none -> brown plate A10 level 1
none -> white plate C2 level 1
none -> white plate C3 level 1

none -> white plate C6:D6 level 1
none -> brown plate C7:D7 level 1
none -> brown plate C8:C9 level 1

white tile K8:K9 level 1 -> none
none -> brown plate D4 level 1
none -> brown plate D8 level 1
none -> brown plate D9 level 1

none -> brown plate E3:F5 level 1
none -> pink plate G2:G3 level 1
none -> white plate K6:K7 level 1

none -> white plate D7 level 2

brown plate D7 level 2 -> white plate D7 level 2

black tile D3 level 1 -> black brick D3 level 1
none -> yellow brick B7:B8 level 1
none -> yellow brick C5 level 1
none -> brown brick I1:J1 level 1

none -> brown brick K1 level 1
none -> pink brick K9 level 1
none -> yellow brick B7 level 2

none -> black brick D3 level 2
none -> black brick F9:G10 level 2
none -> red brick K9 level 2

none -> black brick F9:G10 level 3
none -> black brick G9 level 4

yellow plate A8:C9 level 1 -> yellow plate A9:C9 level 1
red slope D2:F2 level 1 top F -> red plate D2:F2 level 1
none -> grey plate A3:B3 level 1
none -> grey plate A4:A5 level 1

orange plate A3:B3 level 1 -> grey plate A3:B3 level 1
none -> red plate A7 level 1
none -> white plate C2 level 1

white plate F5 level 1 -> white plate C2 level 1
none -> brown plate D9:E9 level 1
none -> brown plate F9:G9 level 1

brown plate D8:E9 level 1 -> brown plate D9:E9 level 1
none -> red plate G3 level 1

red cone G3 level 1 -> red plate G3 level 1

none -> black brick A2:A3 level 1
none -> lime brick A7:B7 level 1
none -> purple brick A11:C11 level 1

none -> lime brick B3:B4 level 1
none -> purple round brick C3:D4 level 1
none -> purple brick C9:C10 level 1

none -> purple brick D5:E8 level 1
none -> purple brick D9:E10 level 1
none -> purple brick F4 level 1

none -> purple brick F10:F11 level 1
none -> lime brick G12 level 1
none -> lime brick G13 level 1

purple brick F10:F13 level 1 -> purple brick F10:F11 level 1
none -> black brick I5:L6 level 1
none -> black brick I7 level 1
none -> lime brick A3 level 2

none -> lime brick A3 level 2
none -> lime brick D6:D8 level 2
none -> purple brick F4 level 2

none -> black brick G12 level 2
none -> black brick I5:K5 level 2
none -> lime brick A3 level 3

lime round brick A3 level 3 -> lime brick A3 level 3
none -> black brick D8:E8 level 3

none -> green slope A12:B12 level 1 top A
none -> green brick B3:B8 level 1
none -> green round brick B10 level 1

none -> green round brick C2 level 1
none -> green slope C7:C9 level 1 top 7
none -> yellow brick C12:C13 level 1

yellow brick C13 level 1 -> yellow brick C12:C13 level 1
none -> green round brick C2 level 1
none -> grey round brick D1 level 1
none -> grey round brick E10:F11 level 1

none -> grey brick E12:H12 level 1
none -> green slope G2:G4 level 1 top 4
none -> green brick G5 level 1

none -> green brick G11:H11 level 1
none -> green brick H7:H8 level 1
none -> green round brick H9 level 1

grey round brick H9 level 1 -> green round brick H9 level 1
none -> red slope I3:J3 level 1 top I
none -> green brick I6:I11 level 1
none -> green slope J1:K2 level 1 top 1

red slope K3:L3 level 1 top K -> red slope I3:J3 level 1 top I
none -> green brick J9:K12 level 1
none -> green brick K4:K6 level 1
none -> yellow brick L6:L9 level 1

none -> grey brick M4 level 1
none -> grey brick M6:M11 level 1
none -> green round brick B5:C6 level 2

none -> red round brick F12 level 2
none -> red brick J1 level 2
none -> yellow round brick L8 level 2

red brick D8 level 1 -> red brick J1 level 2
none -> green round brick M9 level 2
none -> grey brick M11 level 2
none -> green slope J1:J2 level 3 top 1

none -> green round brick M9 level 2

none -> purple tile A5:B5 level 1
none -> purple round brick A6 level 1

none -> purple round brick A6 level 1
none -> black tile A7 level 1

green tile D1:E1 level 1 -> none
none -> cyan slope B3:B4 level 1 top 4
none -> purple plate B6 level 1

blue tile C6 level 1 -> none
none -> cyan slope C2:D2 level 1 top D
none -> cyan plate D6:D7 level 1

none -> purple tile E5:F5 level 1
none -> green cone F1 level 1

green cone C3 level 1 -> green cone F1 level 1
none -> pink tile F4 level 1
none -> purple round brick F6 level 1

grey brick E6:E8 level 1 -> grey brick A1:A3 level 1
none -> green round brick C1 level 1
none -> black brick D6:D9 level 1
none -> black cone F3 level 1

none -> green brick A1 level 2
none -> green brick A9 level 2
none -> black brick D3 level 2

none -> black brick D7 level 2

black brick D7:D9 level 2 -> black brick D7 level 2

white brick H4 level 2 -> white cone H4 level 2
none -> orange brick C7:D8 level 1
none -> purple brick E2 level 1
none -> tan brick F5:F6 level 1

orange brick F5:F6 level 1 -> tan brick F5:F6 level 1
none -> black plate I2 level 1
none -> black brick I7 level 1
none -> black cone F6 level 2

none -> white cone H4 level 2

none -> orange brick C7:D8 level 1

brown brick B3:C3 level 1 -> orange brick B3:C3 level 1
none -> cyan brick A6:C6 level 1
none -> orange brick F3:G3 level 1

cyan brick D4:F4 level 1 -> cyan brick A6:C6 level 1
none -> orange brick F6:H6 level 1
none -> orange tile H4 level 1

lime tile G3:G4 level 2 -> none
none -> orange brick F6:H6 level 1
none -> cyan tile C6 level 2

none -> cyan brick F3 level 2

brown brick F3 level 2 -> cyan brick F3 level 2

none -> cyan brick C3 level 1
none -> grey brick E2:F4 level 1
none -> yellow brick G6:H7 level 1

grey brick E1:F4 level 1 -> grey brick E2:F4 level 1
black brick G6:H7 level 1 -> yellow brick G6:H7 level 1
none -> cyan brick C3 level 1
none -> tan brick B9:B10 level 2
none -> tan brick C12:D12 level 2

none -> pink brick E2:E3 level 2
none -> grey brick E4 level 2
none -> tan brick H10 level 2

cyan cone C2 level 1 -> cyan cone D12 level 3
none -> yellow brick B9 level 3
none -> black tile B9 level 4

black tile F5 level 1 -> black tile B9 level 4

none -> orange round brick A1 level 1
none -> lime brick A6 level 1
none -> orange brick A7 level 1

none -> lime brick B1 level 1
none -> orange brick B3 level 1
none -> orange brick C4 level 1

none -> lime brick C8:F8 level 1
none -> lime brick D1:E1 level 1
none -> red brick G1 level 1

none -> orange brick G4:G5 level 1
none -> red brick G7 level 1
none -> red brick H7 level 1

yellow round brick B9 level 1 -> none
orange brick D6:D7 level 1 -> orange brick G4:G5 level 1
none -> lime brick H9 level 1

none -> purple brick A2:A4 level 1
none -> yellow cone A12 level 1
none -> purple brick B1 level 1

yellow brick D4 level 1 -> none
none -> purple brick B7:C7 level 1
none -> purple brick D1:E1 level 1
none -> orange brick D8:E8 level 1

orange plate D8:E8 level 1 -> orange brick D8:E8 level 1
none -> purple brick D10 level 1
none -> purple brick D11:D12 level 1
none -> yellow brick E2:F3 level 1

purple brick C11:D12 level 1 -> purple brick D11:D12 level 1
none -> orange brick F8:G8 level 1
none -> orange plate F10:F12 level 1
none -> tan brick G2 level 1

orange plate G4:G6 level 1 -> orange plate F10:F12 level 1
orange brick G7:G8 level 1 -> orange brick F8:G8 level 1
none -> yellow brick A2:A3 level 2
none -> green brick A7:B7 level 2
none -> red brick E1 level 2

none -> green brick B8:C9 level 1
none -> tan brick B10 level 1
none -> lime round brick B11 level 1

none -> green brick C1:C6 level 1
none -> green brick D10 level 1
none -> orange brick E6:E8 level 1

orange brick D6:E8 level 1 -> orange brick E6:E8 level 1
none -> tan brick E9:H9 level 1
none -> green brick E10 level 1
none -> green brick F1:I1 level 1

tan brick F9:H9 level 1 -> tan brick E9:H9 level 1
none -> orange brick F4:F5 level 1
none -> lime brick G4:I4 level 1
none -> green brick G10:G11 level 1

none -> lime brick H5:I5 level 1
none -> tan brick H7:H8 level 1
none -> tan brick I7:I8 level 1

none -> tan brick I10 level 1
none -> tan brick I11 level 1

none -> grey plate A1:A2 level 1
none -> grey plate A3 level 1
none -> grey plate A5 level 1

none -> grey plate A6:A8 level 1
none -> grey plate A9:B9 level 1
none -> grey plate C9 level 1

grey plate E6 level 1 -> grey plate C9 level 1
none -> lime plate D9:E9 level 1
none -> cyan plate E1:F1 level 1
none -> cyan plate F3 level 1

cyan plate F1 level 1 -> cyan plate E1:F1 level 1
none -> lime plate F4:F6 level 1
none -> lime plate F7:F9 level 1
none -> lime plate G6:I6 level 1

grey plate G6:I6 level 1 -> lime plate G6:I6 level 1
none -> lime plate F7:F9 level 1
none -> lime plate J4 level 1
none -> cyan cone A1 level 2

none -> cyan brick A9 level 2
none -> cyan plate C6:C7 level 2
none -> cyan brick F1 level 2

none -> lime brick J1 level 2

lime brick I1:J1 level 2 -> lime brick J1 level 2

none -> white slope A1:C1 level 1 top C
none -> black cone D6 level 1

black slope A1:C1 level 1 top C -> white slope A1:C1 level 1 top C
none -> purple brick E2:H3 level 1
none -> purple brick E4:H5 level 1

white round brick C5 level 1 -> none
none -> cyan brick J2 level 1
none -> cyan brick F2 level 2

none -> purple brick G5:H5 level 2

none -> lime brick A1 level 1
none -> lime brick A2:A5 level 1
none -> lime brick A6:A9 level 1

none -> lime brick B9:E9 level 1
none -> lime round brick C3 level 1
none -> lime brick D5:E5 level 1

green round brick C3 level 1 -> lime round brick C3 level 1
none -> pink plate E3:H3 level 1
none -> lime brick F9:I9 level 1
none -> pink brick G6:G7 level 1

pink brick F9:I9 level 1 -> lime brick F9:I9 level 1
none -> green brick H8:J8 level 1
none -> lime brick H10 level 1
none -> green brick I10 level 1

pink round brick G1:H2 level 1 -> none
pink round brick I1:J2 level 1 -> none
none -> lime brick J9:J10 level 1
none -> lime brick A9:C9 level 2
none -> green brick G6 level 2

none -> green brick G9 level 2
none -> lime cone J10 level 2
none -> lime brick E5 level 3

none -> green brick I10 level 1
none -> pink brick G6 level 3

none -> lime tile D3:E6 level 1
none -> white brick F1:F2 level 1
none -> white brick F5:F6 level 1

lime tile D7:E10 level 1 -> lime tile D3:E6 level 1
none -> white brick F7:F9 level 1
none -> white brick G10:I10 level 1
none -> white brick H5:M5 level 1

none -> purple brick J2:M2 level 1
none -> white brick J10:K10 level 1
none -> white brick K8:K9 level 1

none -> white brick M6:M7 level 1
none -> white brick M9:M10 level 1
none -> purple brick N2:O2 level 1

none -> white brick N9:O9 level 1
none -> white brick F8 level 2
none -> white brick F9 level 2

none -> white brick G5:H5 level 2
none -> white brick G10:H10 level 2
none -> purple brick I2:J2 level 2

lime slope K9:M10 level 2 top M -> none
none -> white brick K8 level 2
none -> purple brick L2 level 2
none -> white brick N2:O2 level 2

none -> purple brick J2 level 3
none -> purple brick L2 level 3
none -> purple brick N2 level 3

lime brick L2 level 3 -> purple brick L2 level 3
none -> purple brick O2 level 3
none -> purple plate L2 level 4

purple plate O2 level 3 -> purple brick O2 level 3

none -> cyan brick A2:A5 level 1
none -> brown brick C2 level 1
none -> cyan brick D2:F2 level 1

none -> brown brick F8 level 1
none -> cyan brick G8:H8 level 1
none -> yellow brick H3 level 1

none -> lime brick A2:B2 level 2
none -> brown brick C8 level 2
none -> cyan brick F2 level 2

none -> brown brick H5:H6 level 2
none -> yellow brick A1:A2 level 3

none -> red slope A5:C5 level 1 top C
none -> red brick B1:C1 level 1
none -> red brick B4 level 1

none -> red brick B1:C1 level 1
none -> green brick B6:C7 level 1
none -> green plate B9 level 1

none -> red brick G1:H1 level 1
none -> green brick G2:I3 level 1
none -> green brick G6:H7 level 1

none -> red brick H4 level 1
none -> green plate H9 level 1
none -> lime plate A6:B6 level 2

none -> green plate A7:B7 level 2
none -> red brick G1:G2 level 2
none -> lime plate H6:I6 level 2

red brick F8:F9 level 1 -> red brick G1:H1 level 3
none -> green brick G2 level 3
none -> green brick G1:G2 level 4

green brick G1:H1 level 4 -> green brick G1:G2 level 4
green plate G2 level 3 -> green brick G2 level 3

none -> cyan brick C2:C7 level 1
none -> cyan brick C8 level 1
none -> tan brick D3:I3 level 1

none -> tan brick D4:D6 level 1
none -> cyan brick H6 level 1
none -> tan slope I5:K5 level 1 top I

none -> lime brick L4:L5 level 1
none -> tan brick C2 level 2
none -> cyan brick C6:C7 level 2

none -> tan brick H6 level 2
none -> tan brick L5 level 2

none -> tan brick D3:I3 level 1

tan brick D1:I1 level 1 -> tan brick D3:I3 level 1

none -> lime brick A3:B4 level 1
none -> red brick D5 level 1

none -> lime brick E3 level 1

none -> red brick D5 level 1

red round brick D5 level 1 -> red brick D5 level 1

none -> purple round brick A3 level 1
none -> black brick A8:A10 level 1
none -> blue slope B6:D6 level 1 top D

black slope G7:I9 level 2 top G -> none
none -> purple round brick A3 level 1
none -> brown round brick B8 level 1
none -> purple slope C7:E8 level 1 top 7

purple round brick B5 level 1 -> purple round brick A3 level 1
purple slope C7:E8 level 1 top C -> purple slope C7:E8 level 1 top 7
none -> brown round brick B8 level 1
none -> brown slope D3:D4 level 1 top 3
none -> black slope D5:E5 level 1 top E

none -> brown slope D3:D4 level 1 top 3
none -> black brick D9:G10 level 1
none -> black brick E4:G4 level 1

•••••

Look for the word "pink" in the data, then return every line that contains it.

none -> pink plate G2:G3 level 1
none -> pink brick K9 level 1
none -> pink tile F4 level 1
none -> pink brick E2:E3 level 2
none -> pink plate E3:H3 level 1
none -> pink brick G6:G7 level 1
pink brick F9:I9 level 1 -> lime brick F9:I9 level 1
pink round brick G1:H2 level 1 -> none
pink round brick I1:J2 level 1 -> none
none -> pink brick G6 level 3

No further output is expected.